(ASSIGNMENT) Only the lines that contain the string "camera" belong in the answer; pull them from the records.

Start of DATA RECORDS

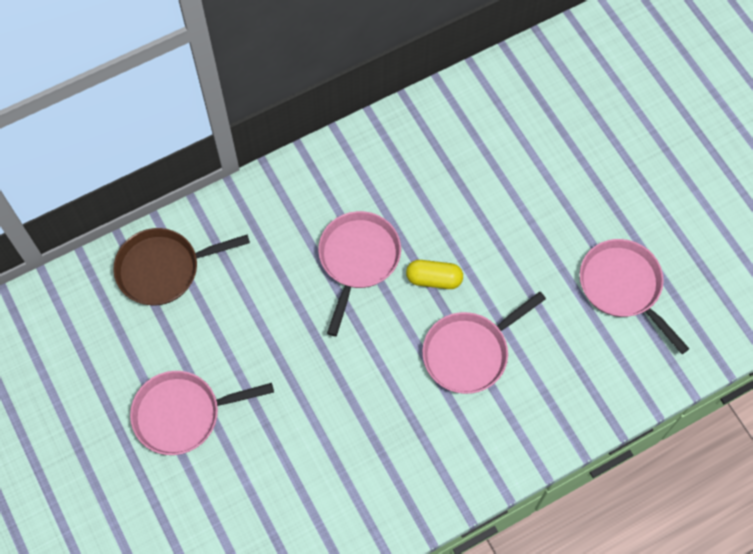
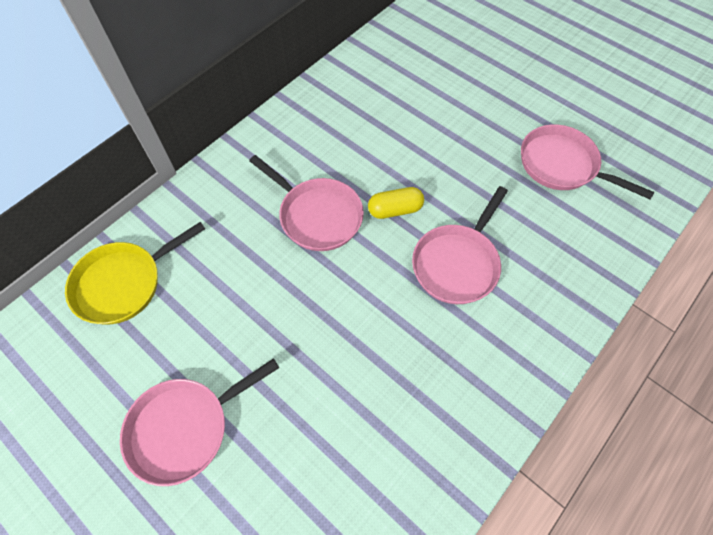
camera: 20 degrees left, 5 degrees down
brown pan [113,228,250,305] -> yellow pan [65,222,205,325]
pink pan [318,211,401,336] -> pink pan turned 135 degrees clockwise [249,155,364,251]

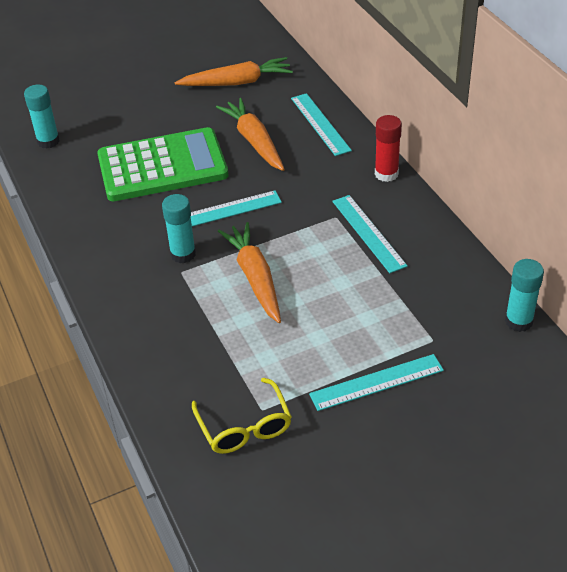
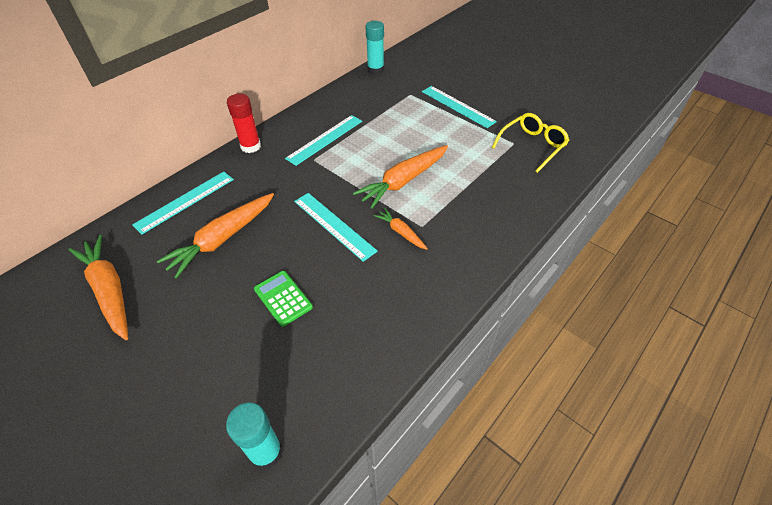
camera: 115 degrees left, 5 degrees up
green calculator [97,127,228,201] -> green calculator [254,271,313,327], size x0.42
turquoise glue stick [162,194,196,263] -> orange carrot [374,208,428,250]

End of DATA RECORDS

(SOLUTION FOR THIS PROBLEM)
camera: 20 degrees left, 5 degrees down
camera: 115 degrees left, 5 degrees up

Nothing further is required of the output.